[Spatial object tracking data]
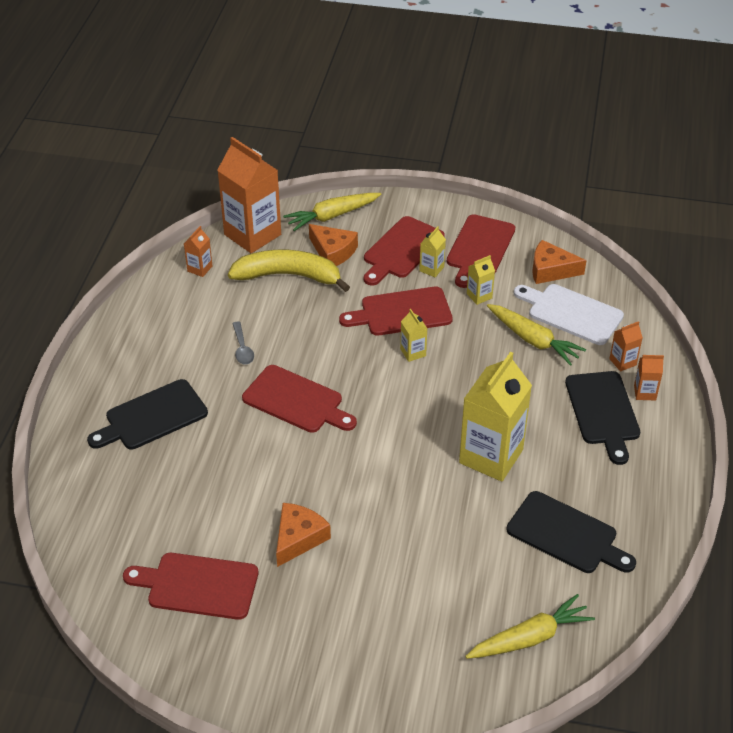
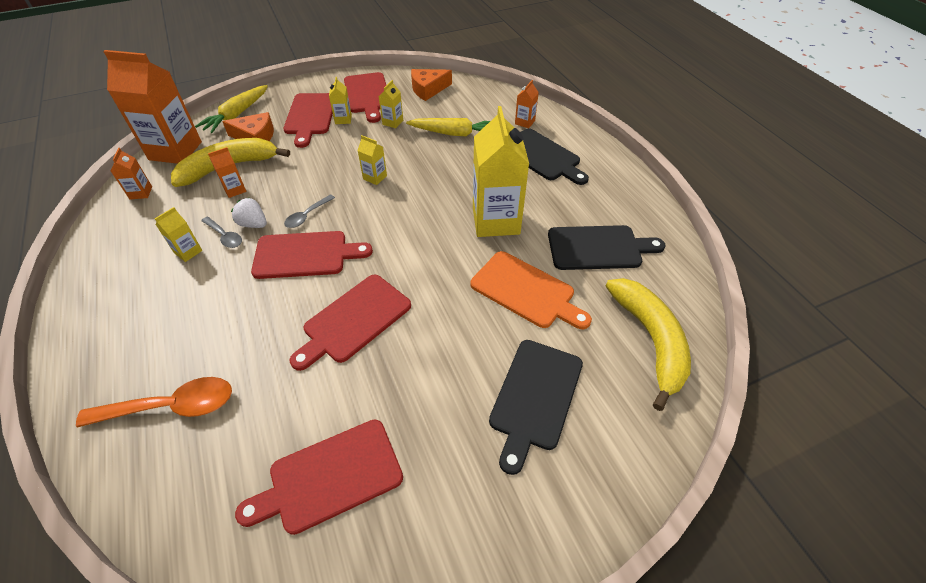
camera: 35 degrees left, 5 degrees up
(124, 474) = (171, 406): none -> orange spoon
(152, 417) = (169, 335): black cutting board -> black cutting board (535, 398)
(205, 349) = (188, 252): none -> yellow carton
(273, 348) = (253, 224): none -> white strawberry
(298, 538) = (396, 369): orange cheese -> none
(323, 363) = (307, 215): none -> grey spoon
(401, 312) = (343, 155): red cutting board -> red cutting board (354, 320)
(459, 536) = (526, 291): none -> orange cutting board
(529, 638) = (650, 340): yellow carrot -> yellow banana
(571, 313) = (464, 108): white cutting board -> none
(645, 392) = (556, 134): orange carton -> orange carton (235, 190)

[Required action]
Among the entries above, identify all lines with "cutting" and copy them.

[Solution]
(152, 417) = (169, 335): black cutting board -> black cutting board (535, 398)
(401, 312) = (343, 155): red cutting board -> red cutting board (354, 320)
(459, 536) = (526, 291): none -> orange cutting board
(571, 313) = (464, 108): white cutting board -> none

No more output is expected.